Show every line of the entries below that contains the string "appoggiatura", copied in full. Case matters.

# START OF SUPPLIED INFORMATION

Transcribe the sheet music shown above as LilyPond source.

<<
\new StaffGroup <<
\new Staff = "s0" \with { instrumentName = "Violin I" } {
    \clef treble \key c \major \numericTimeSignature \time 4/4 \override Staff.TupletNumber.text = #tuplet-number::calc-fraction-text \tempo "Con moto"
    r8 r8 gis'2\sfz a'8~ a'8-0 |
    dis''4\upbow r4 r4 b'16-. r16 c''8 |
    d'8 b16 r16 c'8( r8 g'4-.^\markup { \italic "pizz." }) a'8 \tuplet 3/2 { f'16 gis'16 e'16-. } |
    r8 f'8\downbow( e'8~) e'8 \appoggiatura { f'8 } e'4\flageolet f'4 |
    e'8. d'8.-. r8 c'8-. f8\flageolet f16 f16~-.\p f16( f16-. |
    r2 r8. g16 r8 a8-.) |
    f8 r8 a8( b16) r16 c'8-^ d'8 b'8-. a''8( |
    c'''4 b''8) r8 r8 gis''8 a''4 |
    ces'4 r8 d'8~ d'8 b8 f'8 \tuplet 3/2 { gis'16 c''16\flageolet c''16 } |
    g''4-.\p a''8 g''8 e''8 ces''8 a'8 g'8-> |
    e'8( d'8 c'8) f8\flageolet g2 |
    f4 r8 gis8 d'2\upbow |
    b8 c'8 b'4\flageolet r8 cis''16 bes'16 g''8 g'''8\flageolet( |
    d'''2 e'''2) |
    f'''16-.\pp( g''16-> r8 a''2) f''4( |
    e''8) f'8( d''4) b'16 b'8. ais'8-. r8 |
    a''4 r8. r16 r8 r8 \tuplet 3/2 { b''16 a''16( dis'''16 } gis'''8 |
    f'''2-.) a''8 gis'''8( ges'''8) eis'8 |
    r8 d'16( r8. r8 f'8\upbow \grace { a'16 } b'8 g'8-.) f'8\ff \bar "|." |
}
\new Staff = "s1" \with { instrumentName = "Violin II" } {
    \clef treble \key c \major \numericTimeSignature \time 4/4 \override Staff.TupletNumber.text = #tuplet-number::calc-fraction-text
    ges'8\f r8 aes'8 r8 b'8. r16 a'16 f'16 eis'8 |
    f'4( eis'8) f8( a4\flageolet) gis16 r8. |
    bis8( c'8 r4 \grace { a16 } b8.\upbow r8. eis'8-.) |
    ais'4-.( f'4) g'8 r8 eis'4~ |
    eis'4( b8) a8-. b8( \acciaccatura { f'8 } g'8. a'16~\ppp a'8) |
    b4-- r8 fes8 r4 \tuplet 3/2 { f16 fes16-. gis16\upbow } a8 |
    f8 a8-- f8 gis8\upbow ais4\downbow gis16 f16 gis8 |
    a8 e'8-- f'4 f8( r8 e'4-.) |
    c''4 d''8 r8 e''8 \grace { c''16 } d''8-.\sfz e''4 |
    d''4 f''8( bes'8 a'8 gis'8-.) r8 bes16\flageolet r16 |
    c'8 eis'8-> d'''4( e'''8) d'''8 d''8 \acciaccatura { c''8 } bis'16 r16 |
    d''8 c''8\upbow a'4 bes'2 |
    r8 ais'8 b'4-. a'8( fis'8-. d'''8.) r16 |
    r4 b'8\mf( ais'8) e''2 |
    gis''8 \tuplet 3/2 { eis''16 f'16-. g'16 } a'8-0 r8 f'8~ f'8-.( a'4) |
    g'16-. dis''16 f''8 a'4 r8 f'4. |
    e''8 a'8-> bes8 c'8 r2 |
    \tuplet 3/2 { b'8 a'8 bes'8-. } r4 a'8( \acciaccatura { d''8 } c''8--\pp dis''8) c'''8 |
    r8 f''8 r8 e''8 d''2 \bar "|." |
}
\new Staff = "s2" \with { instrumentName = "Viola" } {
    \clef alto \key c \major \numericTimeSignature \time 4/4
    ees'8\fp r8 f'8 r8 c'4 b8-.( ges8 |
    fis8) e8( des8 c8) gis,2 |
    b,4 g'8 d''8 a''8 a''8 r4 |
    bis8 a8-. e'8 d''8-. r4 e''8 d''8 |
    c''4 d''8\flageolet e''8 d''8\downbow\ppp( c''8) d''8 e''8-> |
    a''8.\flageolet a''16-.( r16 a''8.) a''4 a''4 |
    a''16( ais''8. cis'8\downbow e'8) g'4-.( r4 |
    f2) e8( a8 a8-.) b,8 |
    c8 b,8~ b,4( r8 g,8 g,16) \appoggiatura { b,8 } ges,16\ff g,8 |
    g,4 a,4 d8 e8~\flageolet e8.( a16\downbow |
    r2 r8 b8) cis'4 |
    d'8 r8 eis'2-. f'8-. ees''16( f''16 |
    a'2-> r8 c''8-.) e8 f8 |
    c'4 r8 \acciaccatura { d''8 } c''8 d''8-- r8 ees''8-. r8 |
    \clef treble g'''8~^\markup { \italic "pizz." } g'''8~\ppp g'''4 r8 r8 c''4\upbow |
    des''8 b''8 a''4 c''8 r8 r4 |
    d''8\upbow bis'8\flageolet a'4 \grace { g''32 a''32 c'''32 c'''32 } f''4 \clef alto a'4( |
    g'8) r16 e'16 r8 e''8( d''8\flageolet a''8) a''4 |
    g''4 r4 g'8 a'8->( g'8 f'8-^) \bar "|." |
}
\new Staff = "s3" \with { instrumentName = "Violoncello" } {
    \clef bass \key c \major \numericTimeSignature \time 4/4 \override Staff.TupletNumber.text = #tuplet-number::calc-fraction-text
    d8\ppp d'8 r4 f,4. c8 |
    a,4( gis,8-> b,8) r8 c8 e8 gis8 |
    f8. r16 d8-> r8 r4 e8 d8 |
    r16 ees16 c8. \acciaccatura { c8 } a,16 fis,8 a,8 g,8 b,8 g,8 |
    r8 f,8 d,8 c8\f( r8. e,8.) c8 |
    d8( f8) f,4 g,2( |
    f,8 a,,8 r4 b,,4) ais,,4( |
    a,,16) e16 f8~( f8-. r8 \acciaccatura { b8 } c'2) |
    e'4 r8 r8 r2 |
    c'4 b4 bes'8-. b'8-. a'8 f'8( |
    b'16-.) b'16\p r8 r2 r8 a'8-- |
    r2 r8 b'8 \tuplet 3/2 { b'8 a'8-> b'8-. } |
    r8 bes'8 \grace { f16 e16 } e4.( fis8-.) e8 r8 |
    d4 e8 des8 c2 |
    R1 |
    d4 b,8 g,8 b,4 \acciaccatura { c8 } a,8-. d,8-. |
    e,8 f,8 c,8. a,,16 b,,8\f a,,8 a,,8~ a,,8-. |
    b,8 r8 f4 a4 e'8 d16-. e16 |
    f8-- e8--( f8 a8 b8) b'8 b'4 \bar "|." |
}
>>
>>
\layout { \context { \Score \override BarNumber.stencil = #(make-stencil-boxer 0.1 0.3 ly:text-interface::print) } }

# END OF SUPPLIED INFORMATION

» **THE COMPLETED TASK**:
    r8 f'8\downbow( e'8~) e'8 \appoggiatura { f'8 } e'4\flageolet f'4 |
    c8 b,8~ b,4( r8 g,8 g,16) \appoggiatura { b,8 } ges,16\ff g,8 |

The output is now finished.